# Instructions for the task
All that is needed is an exact copy of the lines from the beginning of the data below through the line containing "(375, 185) = (405, 365): yellow", minus the pictures.

[Coordinate-based change listings]

┄┄┄┄┄┄┄┄┄┄┄┄┄┄┄┄┄┄┄┄

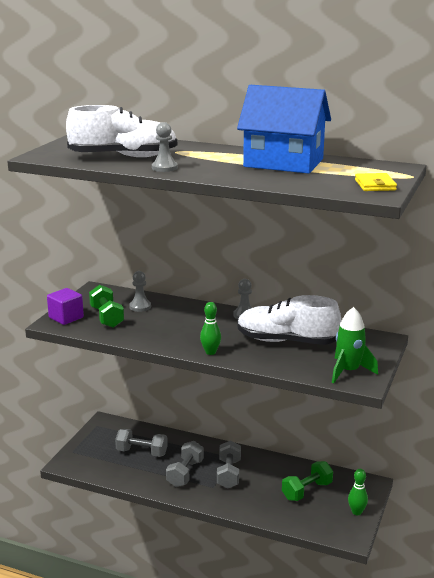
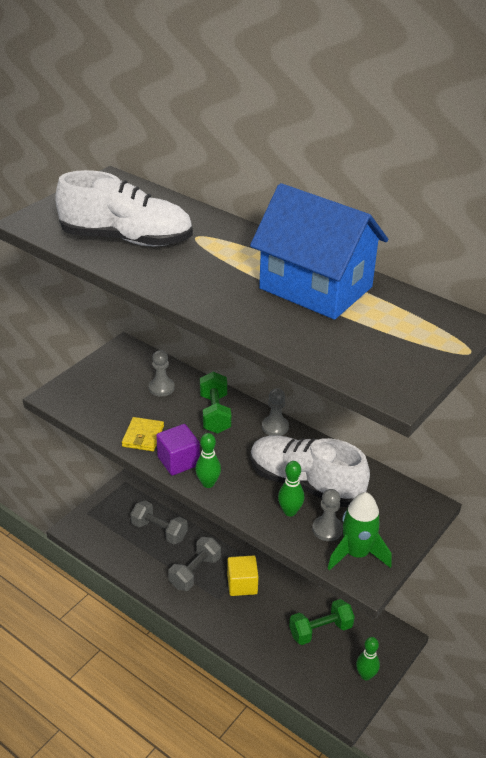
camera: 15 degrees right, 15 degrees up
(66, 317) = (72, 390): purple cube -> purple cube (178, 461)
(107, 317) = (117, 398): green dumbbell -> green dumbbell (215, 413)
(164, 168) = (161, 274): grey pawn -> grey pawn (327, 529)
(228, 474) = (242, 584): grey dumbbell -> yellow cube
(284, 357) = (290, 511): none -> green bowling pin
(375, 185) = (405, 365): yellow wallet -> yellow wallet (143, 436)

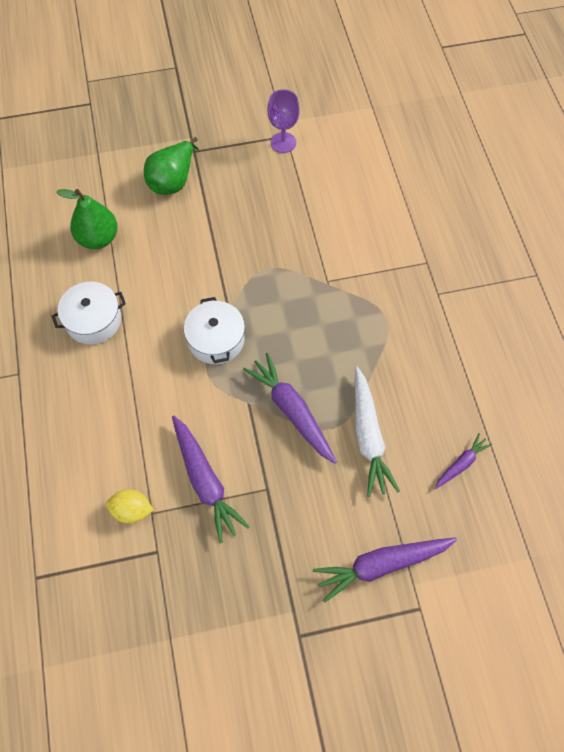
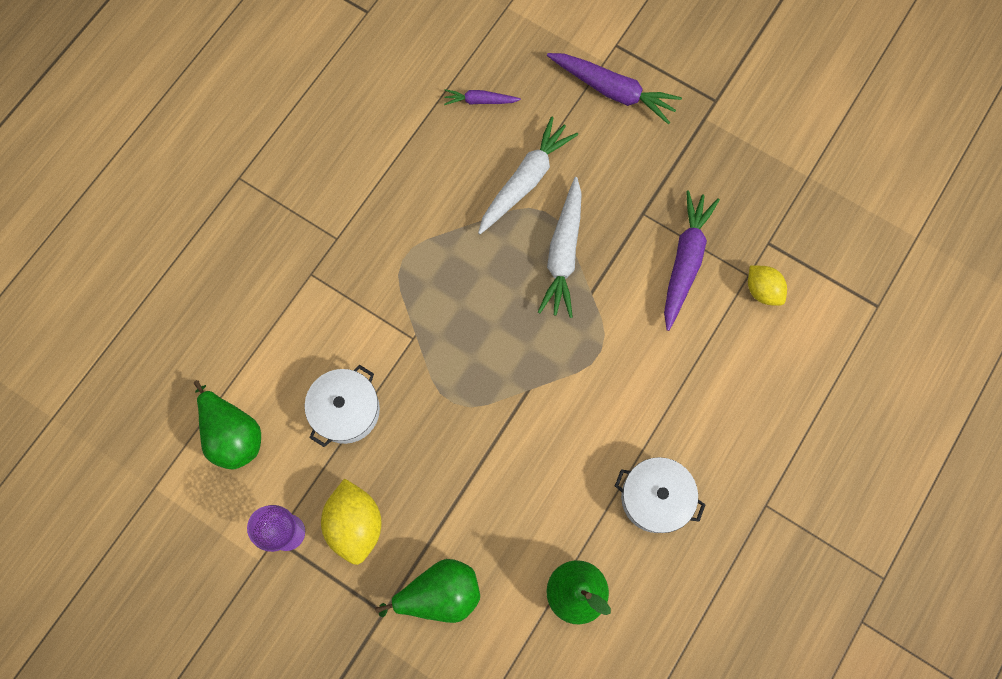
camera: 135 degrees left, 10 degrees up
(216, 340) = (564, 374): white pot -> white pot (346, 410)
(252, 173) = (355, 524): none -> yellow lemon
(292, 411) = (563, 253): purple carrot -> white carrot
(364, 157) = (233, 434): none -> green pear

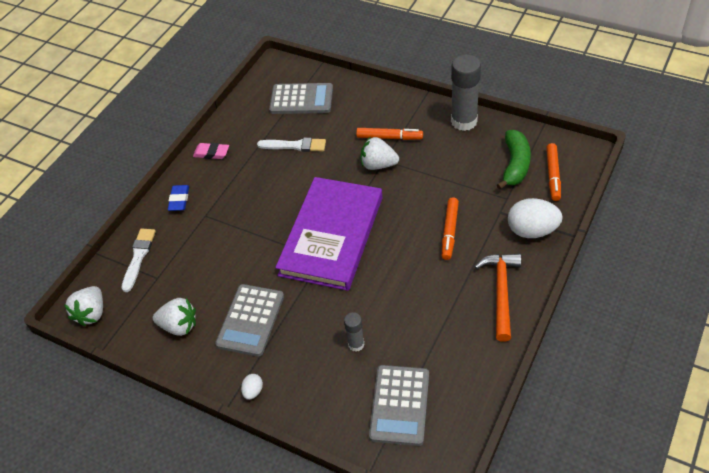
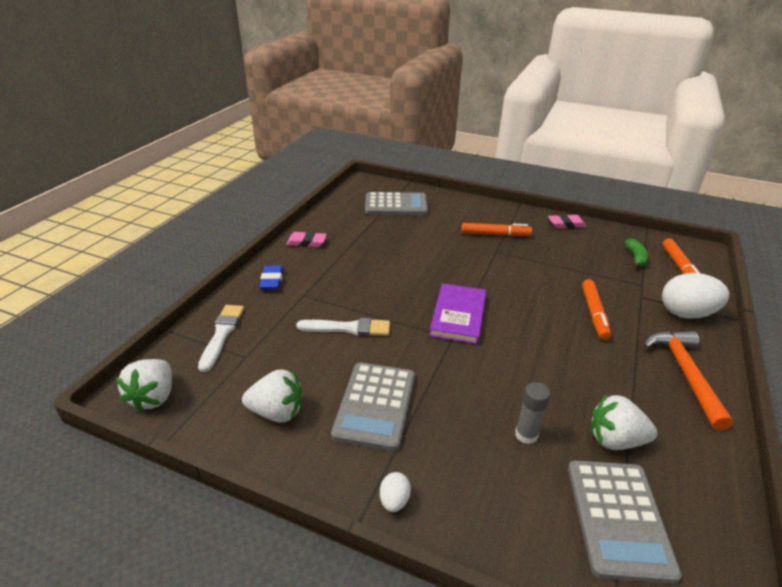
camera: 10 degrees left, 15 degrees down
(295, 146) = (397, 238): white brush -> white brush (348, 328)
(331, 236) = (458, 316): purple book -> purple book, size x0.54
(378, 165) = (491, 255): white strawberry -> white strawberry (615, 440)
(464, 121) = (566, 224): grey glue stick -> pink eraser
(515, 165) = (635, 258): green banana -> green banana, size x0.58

┄┄┄┄┄┄┄┄┄┄┄┄┄┄┄┄┄┄┄┄

# Result of this exercise
camera: 15 degrees right, 15 degrees up
(66, 317) = (72, 390): purple cube -> purple cube (178, 461)
(107, 317) = (117, 398): green dumbbell -> green dumbbell (215, 413)
(164, 168) = (161, 274): grey pawn -> grey pawn (327, 529)
(228, 474) = (242, 584): grey dumbbell -> yellow cube
(284, 357) = (290, 511): none -> green bowling pin
(375, 185) = (405, 365): yellow wallet -> yellow wallet (143, 436)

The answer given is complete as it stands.